#### [DATA FOR THIS EXERCISE]
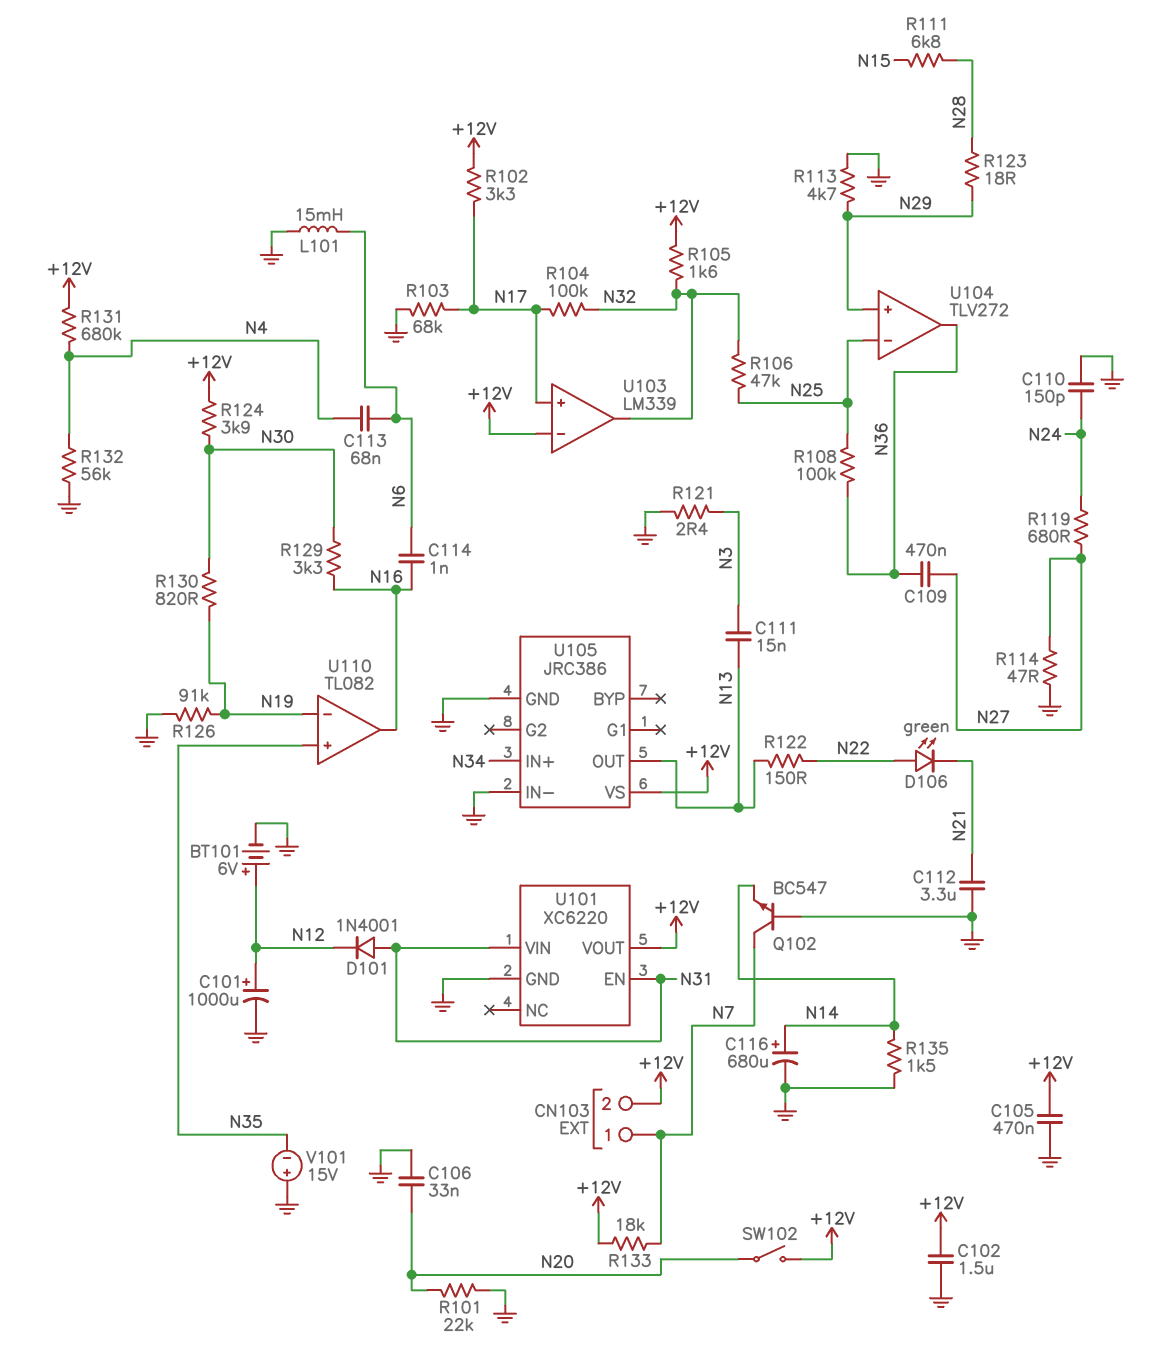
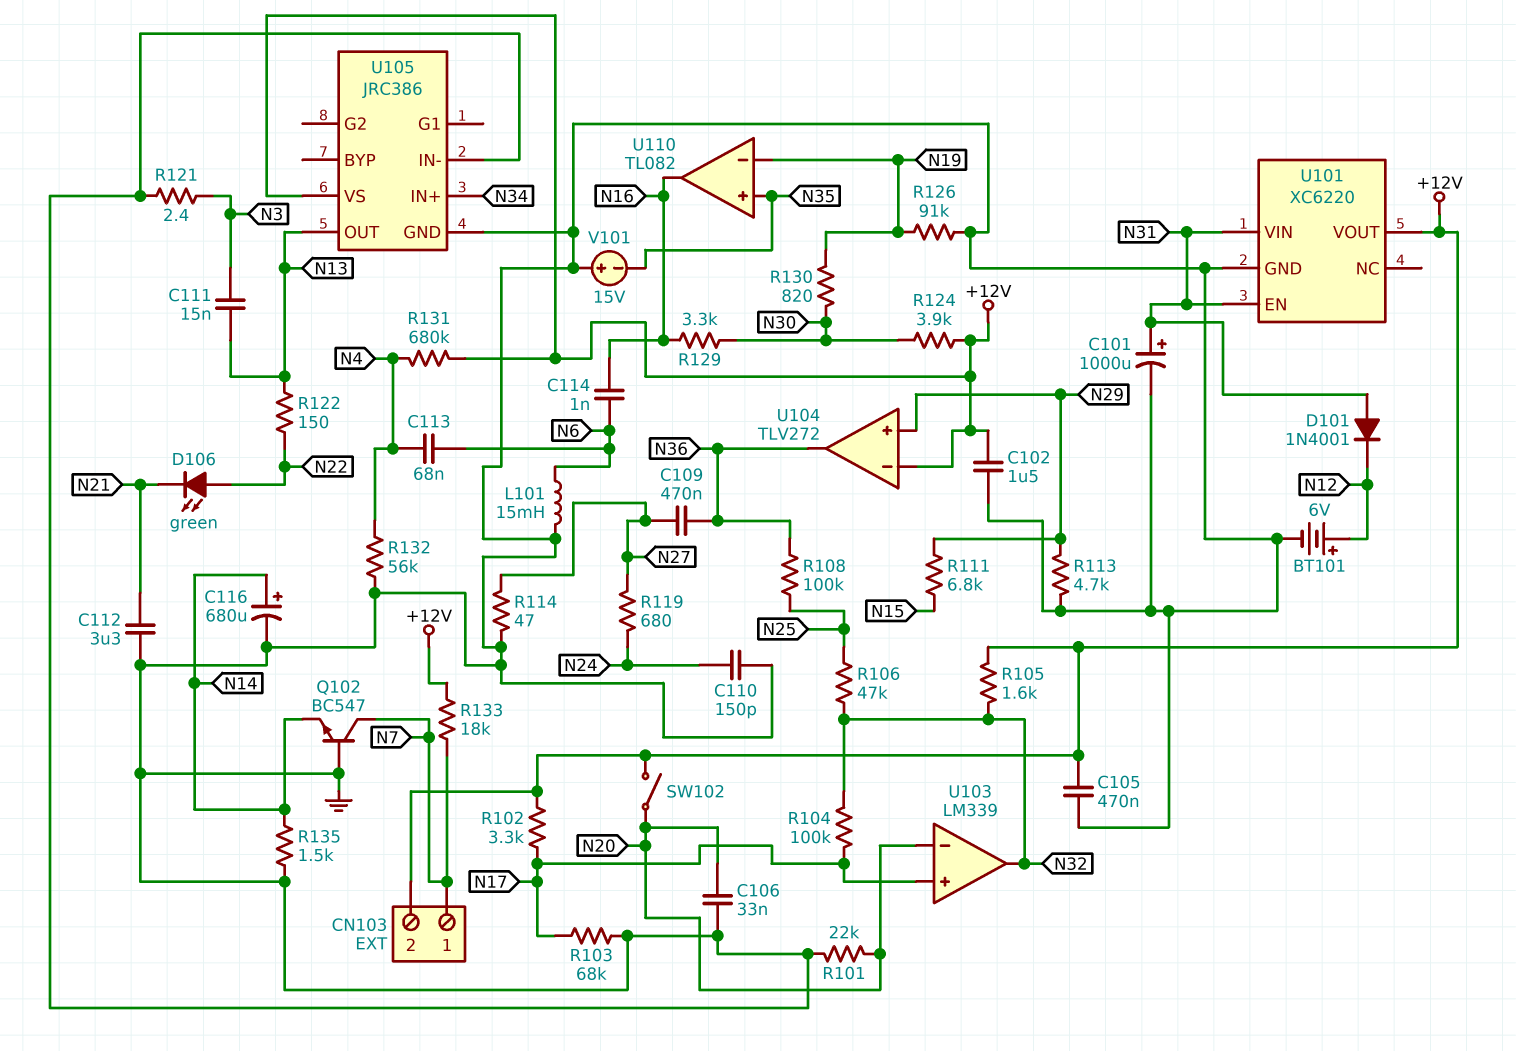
C101: 1000uF (plus N12, minus GND) -> 1000uF (plus N31, minus GND)
R111: 6.8k (N15, N28) -> 6.8k (N15, N29)
R123: 18 (N28, N29) -> none
U103 pin in-: +12V -> N20
U104 pin in-: N25 -> +12V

#### [ASSIGNMENT]
Start to finish, write out the data above exactly, omitting all pictures.

#### [FINISHED EXERCISE]
C101: 1000uF (plus N12, minus GND) -> 1000uF (plus N31, minus GND)
R111: 6.8k (N15, N28) -> 6.8k (N15, N29)
R123: 18 (N28, N29) -> none
U103 pin in-: +12V -> N20
U104 pin in-: N25 -> +12V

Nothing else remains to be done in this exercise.